[EXERCISE MATERIAL]
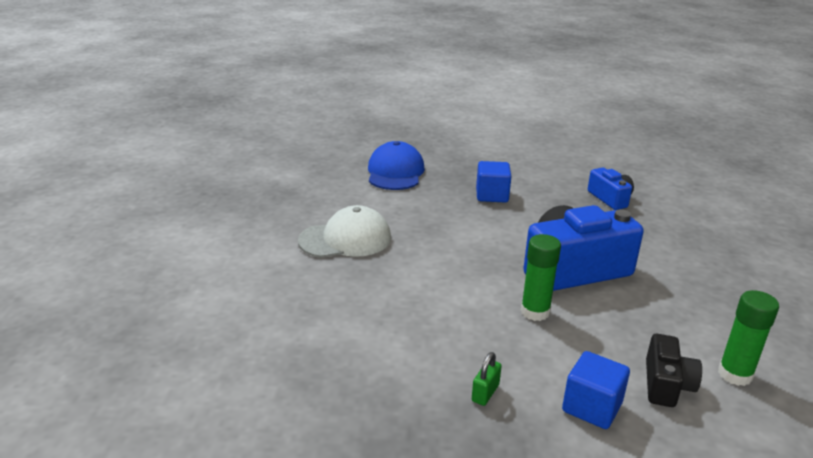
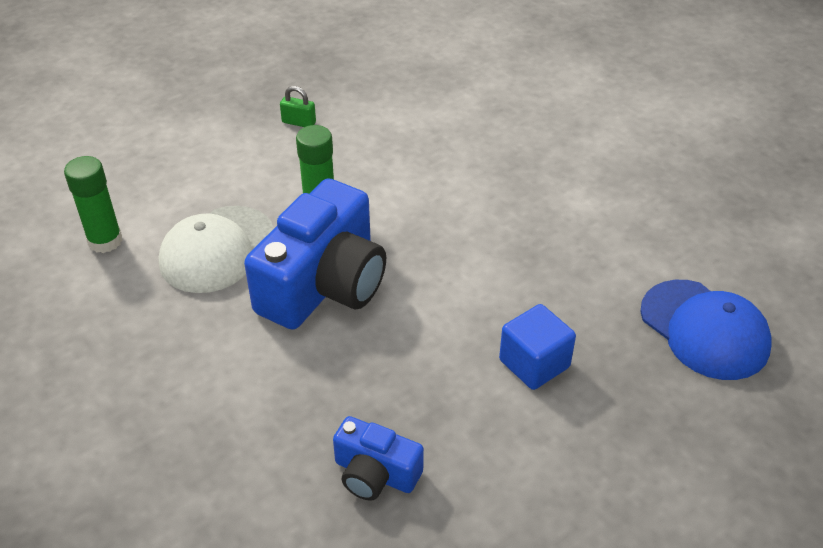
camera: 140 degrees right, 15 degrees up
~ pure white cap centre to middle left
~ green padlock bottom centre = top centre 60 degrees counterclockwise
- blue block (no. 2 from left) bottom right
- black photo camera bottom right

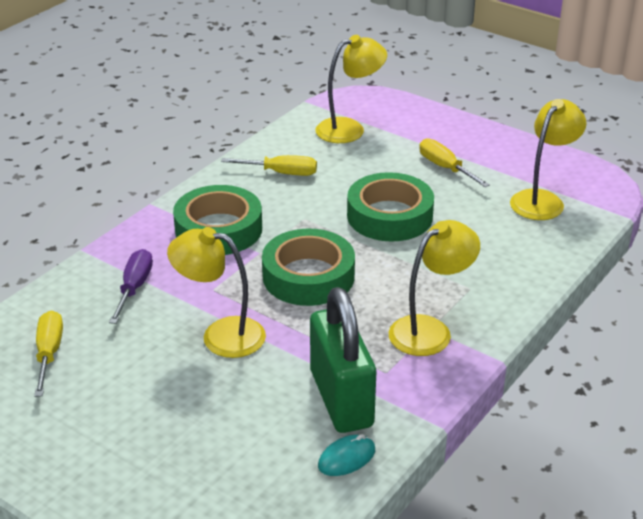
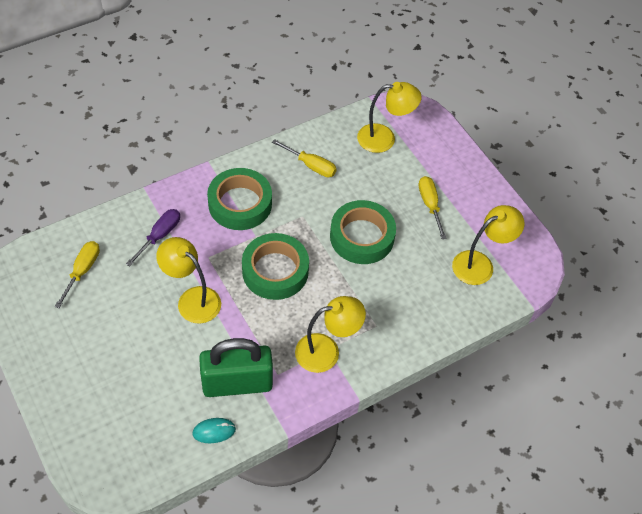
camera: 20 degrees right, 20 degrees up
~ green padlock bottom centre = bottom centre 75 degrees clockwise

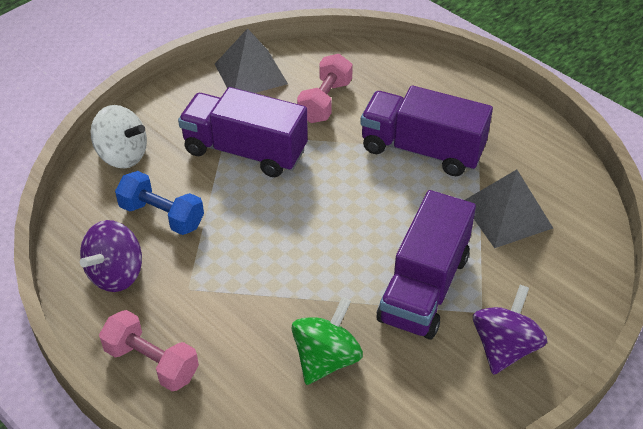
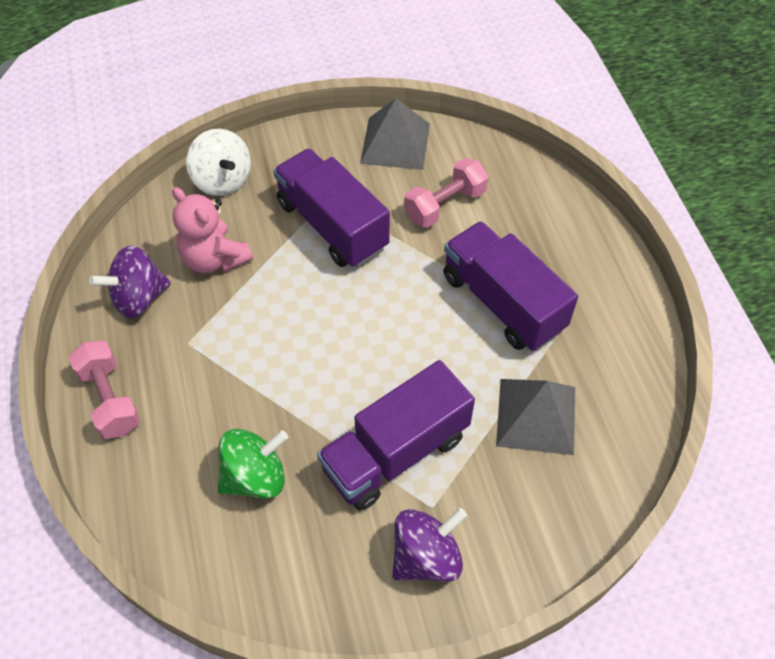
camera: 30 degrees right, 10 degrees up
~ blue hand weight middle left to rose-pink teddy middle left

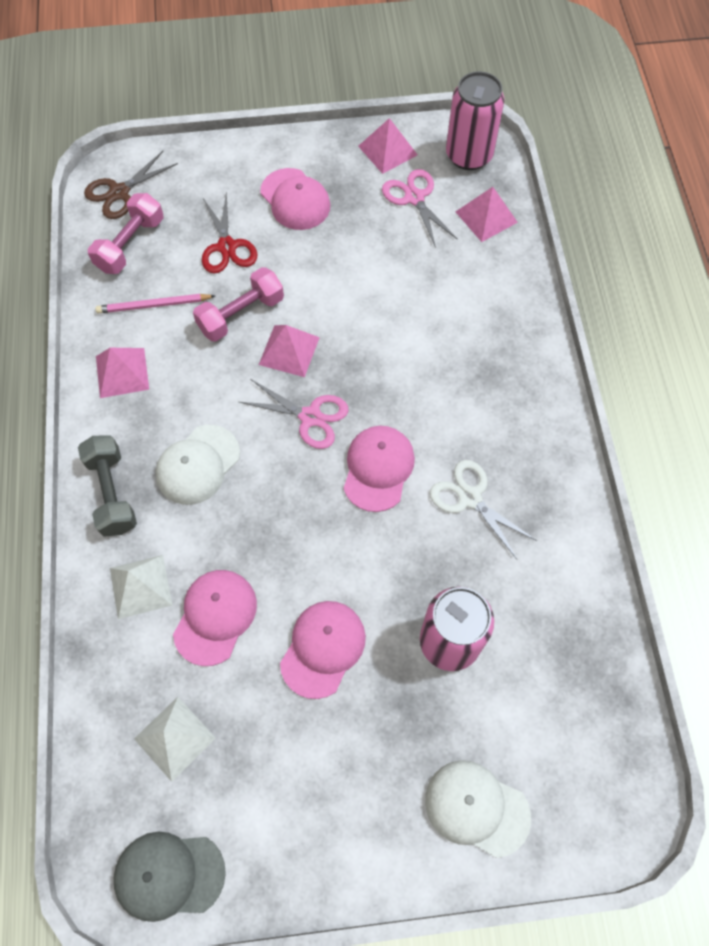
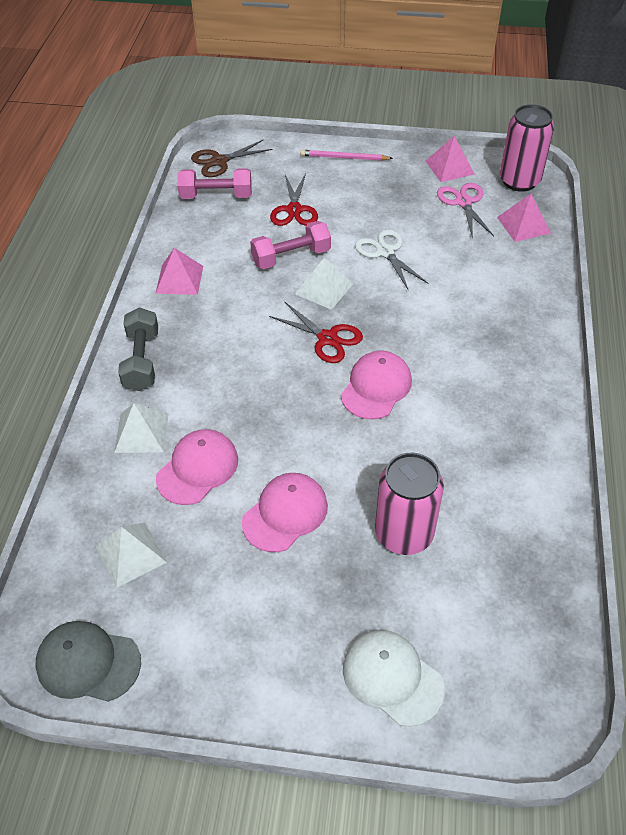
camera: 15 degrees right, 15 degrees down
~ rose-pink hand weight (no. 1 from left) top left = top centre 45 degrees clockwise
~ rose-pink scissors (no. 1 from left) centre to crimson scissors (no. 2 from left) centre
~ rose-pink pyramid shape (no. 2 from left) centre to pure white pyramid shape (no. 3 from left) centre
~ rose-pink lead pencil top left to top centre
~ pure white scissors middle right to top centre
- pure white cap (no. 1 from left) middle left
- rose-pink cap (no. 2 from left) top centre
[/EXERCISE MATERIAL]
*TASK INSTRUCTIONS*
Give the data again exactly as written, with no pictures included.

*ANSWER AREA*
camera: 140 degrees right, 15 degrees up
~ pure white cap centre to middle left
~ green padlock bottom centre = top centre 60 degrees counterclockwise
- blue block (no. 2 from left) bottom right
- black photo camera bottom right

camera: 20 degrees right, 20 degrees up
~ green padlock bottom centre = bottom centre 75 degrees clockwise

camera: 30 degrees right, 10 degrees up
~ blue hand weight middle left to rose-pink teddy middle left

camera: 15 degrees right, 15 degrees down
~ rose-pink hand weight (no. 1 from left) top left = top centre 45 degrees clockwise
~ rose-pink scissors (no. 1 from left) centre to crimson scissors (no. 2 from left) centre
~ rose-pink pyramid shape (no. 2 from left) centre to pure white pyramid shape (no. 3 from left) centre
~ rose-pink lead pencil top left to top centre
~ pure white scissors middle right to top centre
- pure white cap (no. 1 from left) middle left
- rose-pink cap (no. 2 from left) top centre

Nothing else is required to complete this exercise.